Data for analysis>
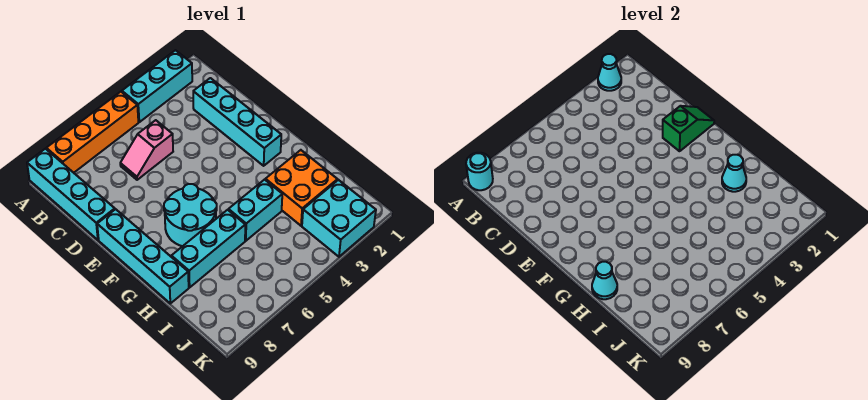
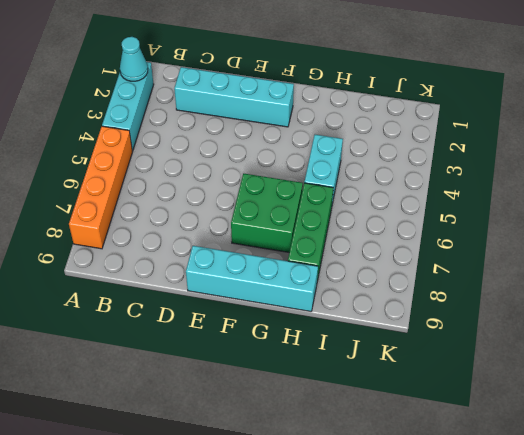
green brick F6:G7 level 1 -> cyan round brick F6:G7 level 1
green brick H6:H8 level 1 -> cyan brick H6:H8 level 1
none -> cyan brick A9:D9 level 1
none -> pink slope C5:C6 level 1 top 5
none -> orange brick H2:I3 level 1

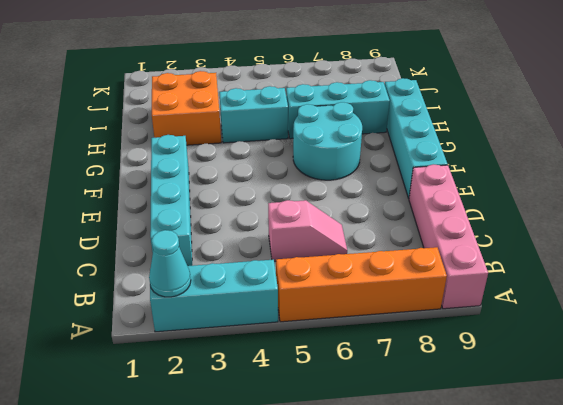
pink brick A9:D9 level 1 -> cyan brick A9:D9 level 1
none -> cyan brick J2:K3 level 1
none -> cyan round brick A9 level 2
none -> green slope E1:E2 level 2 top 2

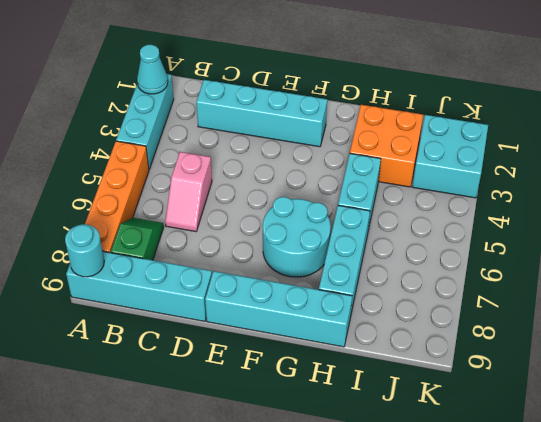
green slope B7:B8 level 1 top 8 -> green slope E1:E2 level 2 top 2
none -> cyan cone H2 level 2
none -> cyan cone H9 level 2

What the task requires>
Both the line containing "none -> pink slope C5:C6 level 1 top 5" and the last line of the records above belong in the exact copy, along with every line between them; pictures do not.

Solution for this problem>
none -> pink slope C5:C6 level 1 top 5
none -> orange brick H2:I3 level 1

pink brick A9:D9 level 1 -> cyan brick A9:D9 level 1
none -> cyan brick J2:K3 level 1
none -> cyan round brick A9 level 2
none -> green slope E1:E2 level 2 top 2

green slope B7:B8 level 1 top 8 -> green slope E1:E2 level 2 top 2
none -> cyan cone H2 level 2
none -> cyan cone H9 level 2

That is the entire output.